(Beginning of Extracted entries)

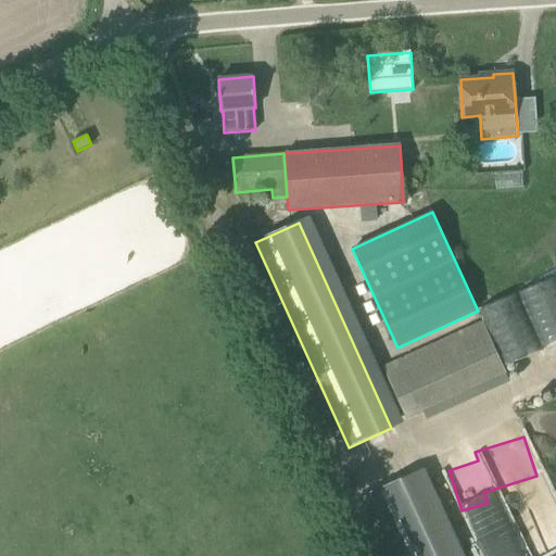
[(450,555),(413,472),(369,493),(397,555),(450,555)]
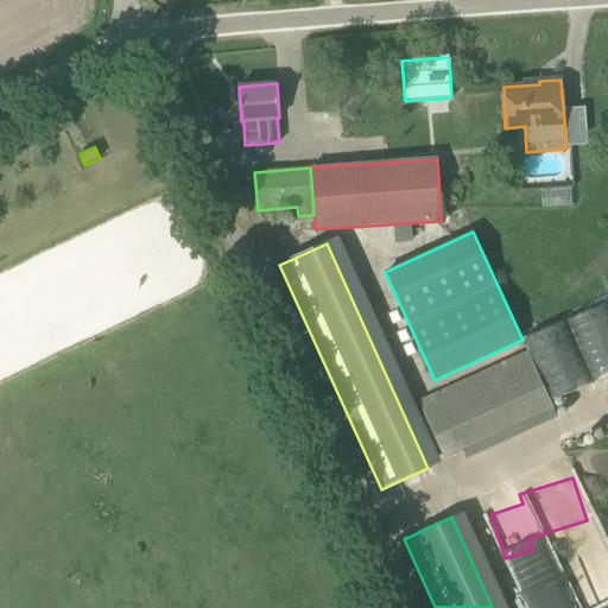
[(531,607),(593,607),(607,601),(607,557),(603,549),(589,556),(588,556),(555,572),(558,578),(537,589),(540,597),(530,603),(531,607)]
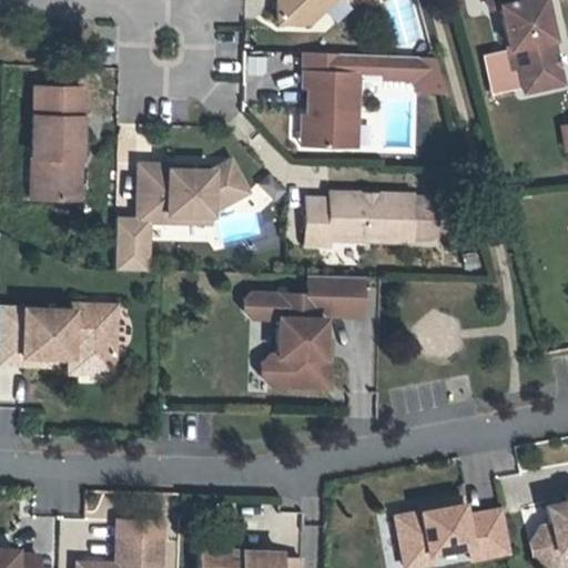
[(275,0),(275,22),(308,22),(333,0),(275,0)]
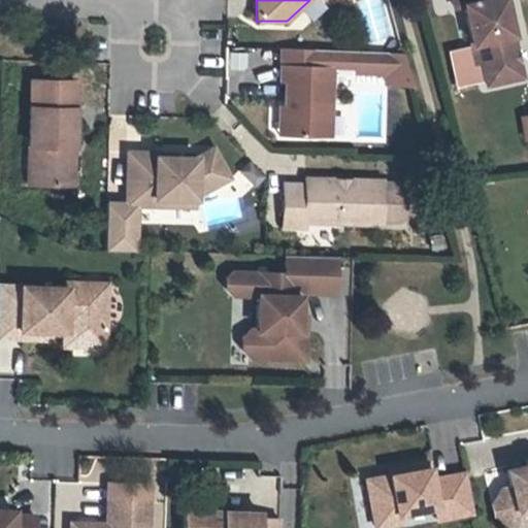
[(481,60),(482,64),(485,84),(521,76),(513,33),(507,34),(504,21),(509,20),(504,0),(452,0),(454,7),(463,5),(471,44),(481,42),(485,60),(481,60)]
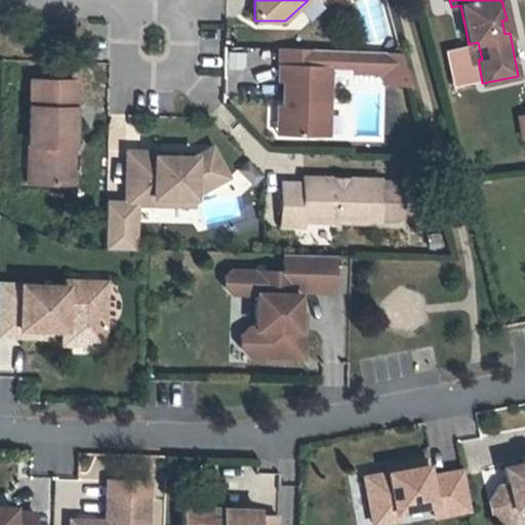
[(470,66),(479,64),(478,59),(482,59),(478,42),(469,44),(466,45),(470,66)]
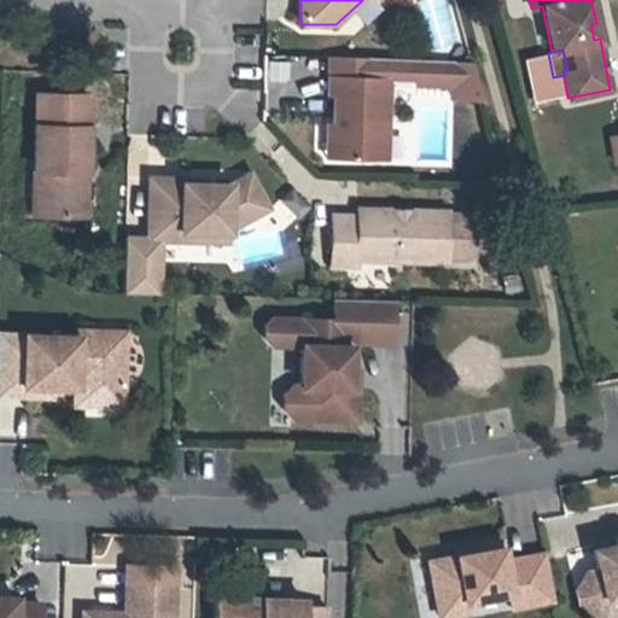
[(332,126),(331,162),(383,162),(384,79),(369,79),(369,58),(326,57),(326,79),(326,98),(332,98),(332,126)]
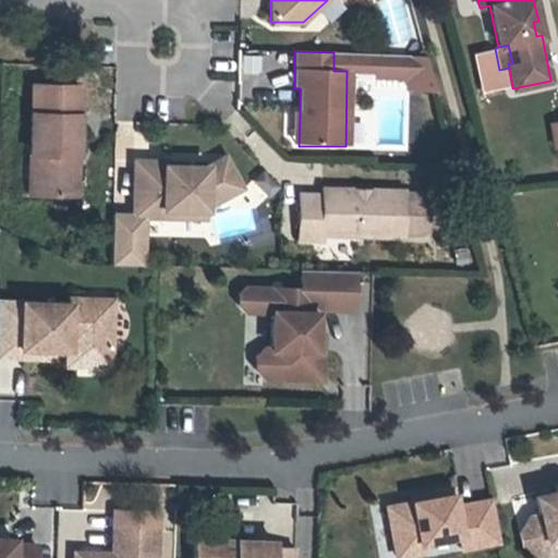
[(348,53),(347,71),(373,72),(373,55),(348,53)]
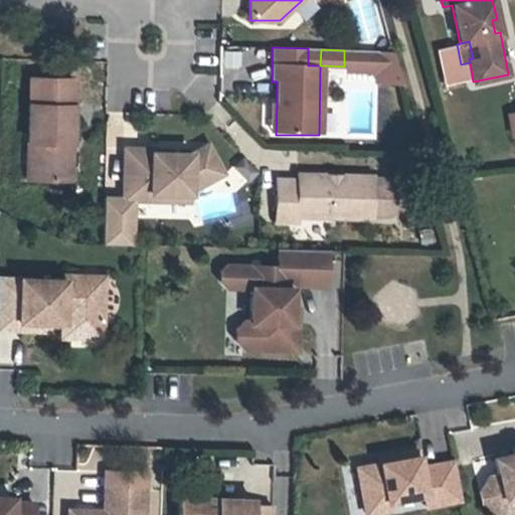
[(397,72),(392,52),(344,50),(344,66),(344,70),(373,71),(397,72)]
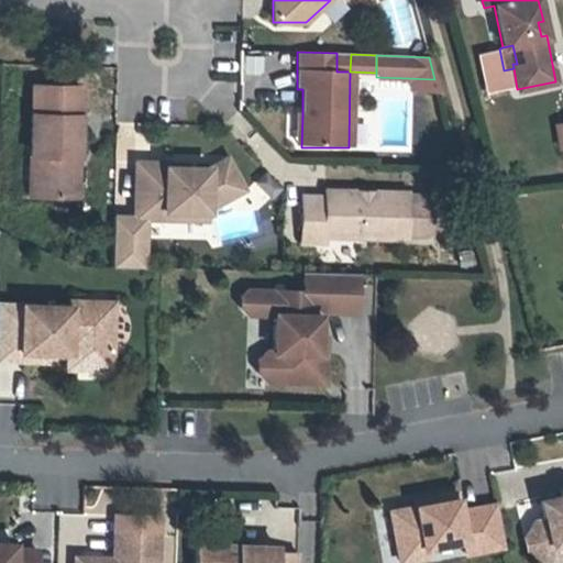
[(242,73),(261,74),(262,57),(243,56),(242,73)]
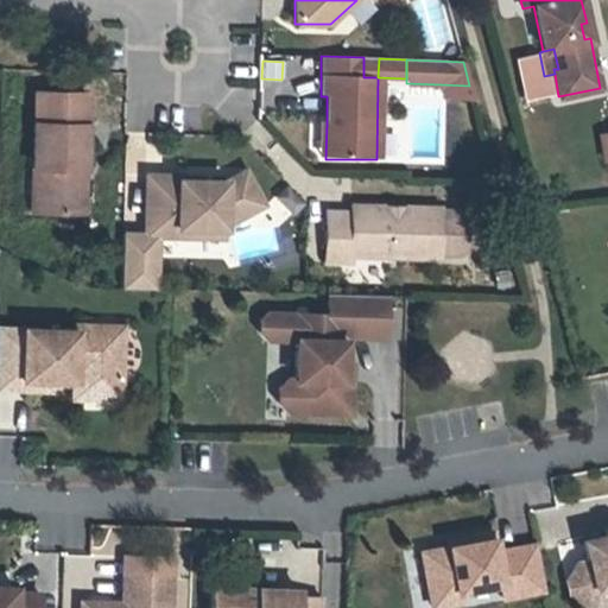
[(472,95),(469,86),(441,84),(441,94),(472,95)]
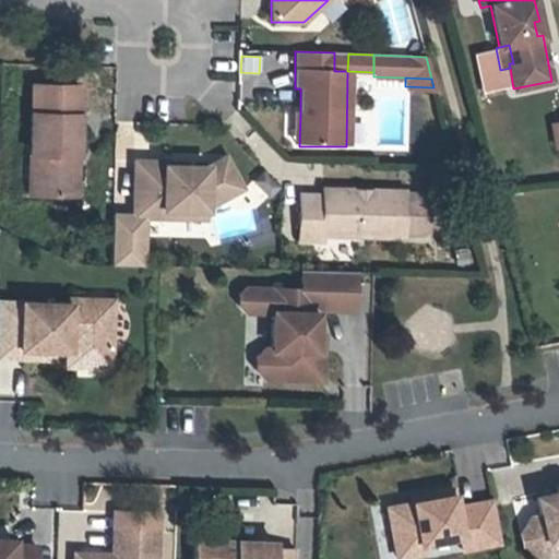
[(290,145),(299,146),(300,114),(290,114),(290,145)]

(End of Extracted entries)

How to complete this task: Give back the records word for word, without their pictures.

Finished task:
[(450,555),(413,472),(369,493),(397,555),(450,555)]
[(531,607),(593,607),(607,601),(607,557),(603,549),(589,556),(588,556),(555,572),(558,578),(537,589),(540,597),(530,603),(531,607)]
[(275,0),(275,22),(308,22),(333,0),(275,0)]
[(481,60),(482,64),(485,84),(521,76),(513,33),(507,34),(504,21),(509,20),(504,0),(452,0),(454,7),(463,5),(471,44),(481,42),(485,60),(481,60)]
[(470,66),(479,64),(478,59),(482,59),(478,42),(469,44),(466,45),(470,66)]
[(332,126),(331,162),(383,162),(384,79),(369,79),(369,58),(326,57),(326,79),(326,98),(332,98),(332,126)]
[(348,53),(347,71),(373,72),(373,55),(348,53)]
[(397,72),(392,52),(344,50),(344,66),(344,70),(373,71),(397,72)]
[(242,73),(261,74),(262,57),(243,56),(242,73)]
[(472,95),(469,86),(441,84),(441,94),(472,95)]
[(290,145),(299,146),(300,114),(290,114),(290,145)]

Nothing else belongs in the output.